Data section:
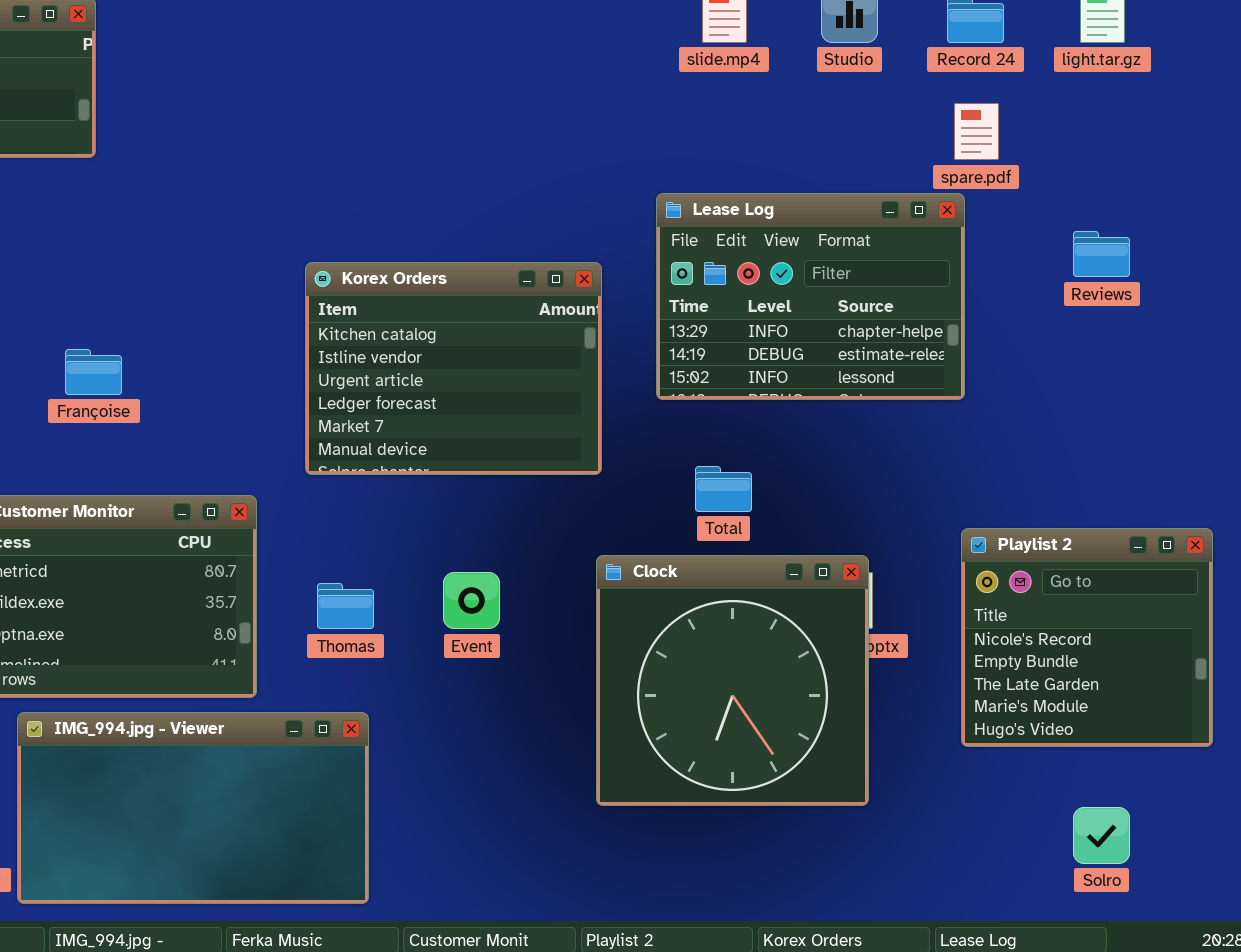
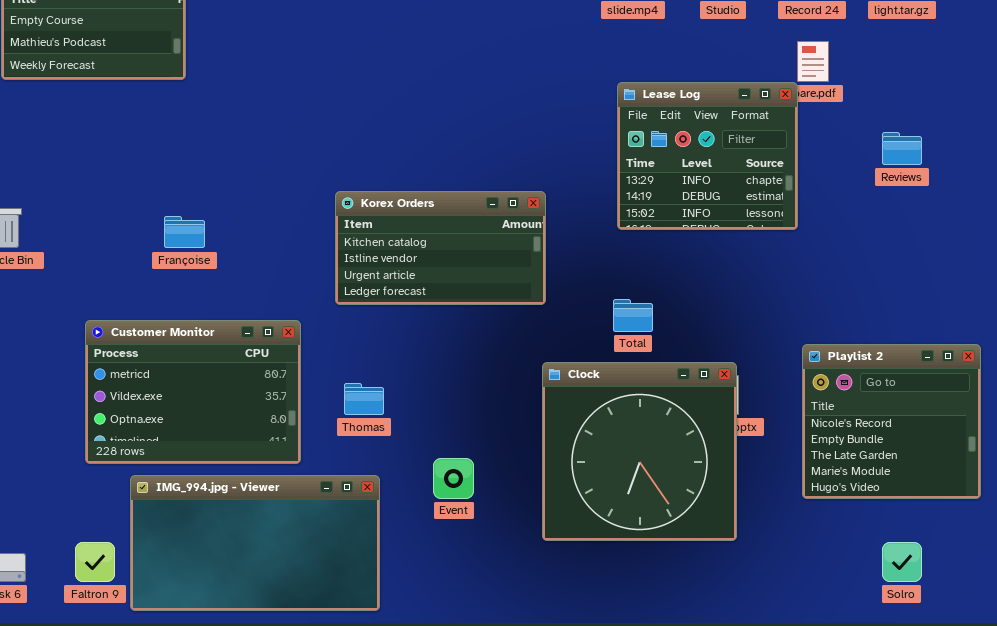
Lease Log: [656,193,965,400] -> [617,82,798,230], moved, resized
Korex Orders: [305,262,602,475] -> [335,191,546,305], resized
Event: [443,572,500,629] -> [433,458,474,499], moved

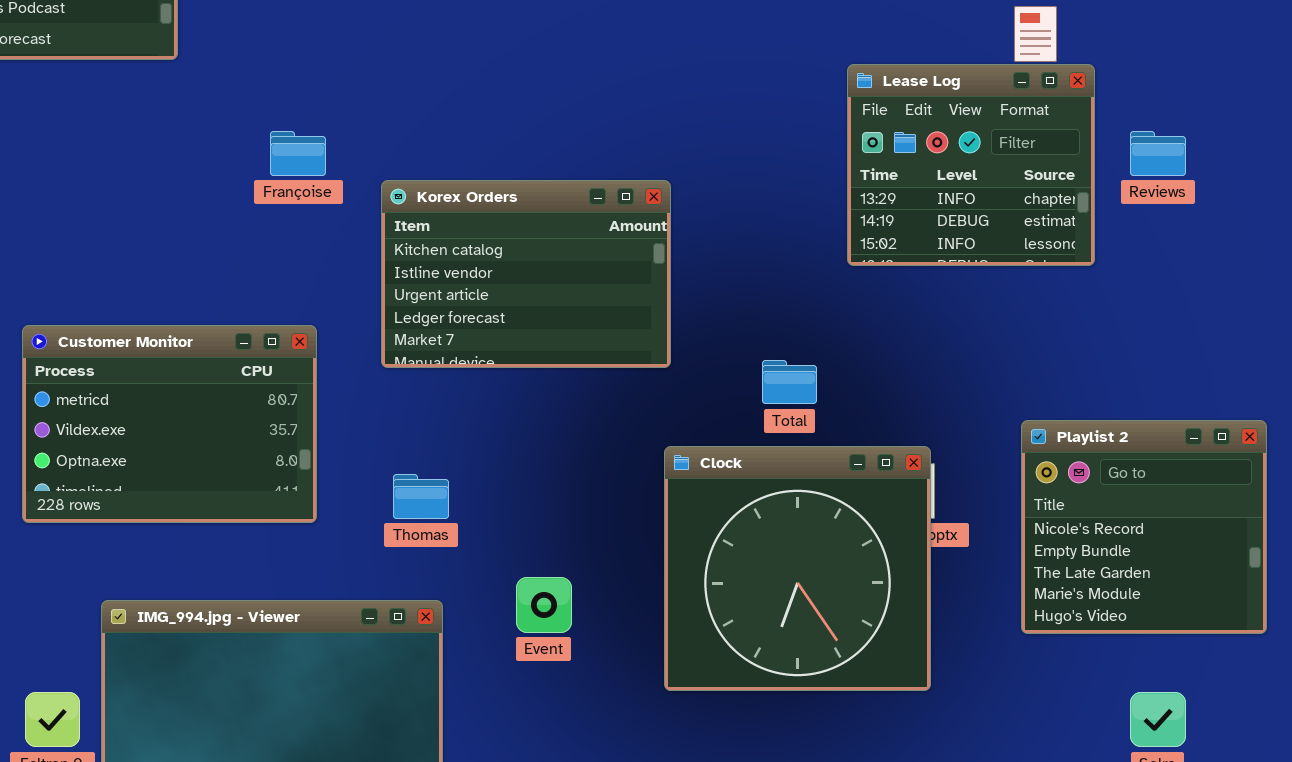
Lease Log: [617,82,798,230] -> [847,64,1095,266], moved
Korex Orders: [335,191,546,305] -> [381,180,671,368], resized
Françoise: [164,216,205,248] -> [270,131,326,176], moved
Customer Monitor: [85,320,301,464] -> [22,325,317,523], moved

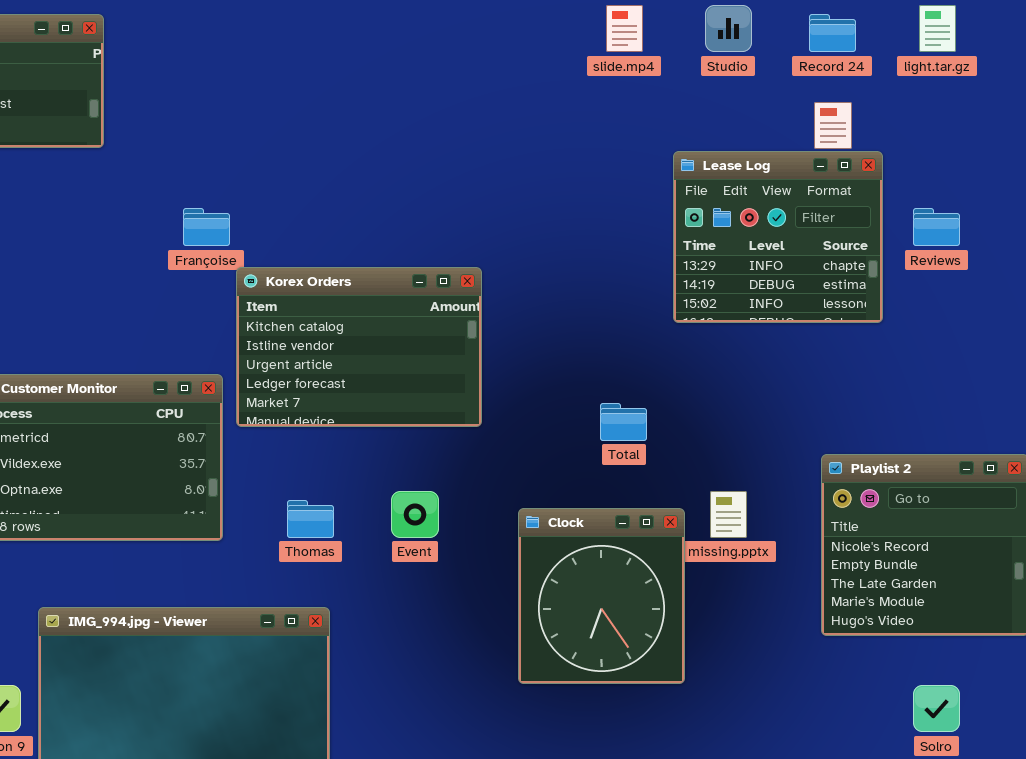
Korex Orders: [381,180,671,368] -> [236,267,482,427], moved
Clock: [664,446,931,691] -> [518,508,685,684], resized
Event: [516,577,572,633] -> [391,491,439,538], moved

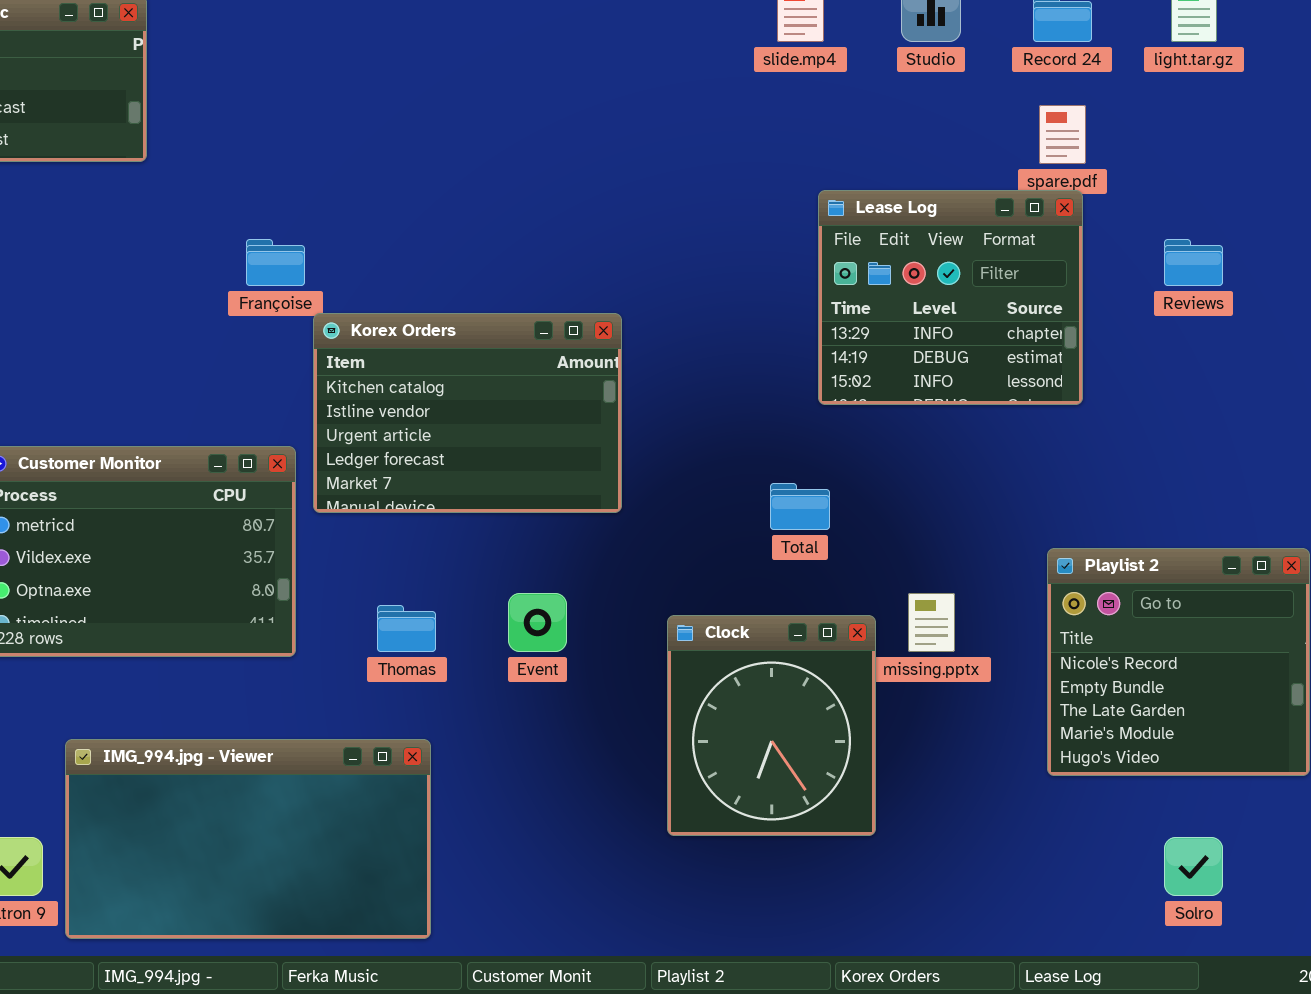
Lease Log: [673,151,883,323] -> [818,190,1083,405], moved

==

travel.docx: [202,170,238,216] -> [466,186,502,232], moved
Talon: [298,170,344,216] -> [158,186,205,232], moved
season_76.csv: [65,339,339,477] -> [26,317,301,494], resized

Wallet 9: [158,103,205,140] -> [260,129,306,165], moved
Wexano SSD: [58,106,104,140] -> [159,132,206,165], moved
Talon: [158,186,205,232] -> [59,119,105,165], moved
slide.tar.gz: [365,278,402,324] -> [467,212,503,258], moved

What is expected: Word for word, retype the lines in the entries above that run from the one with "Françoise: [164,216,205,248] ->" through the one with "Lease Log: [673,151,883,323]". Both ends count; pictures do not.

Written solution:
Françoise: [164,216,205,248] -> [270,131,326,176], moved
Customer Monitor: [85,320,301,464] -> [22,325,317,523], moved

Korex Orders: [381,180,671,368] -> [236,267,482,427], moved
Clock: [664,446,931,691] -> [518,508,685,684], resized
Event: [516,577,572,633] -> [391,491,439,538], moved

Lease Log: [673,151,883,323] -> [818,190,1083,405], moved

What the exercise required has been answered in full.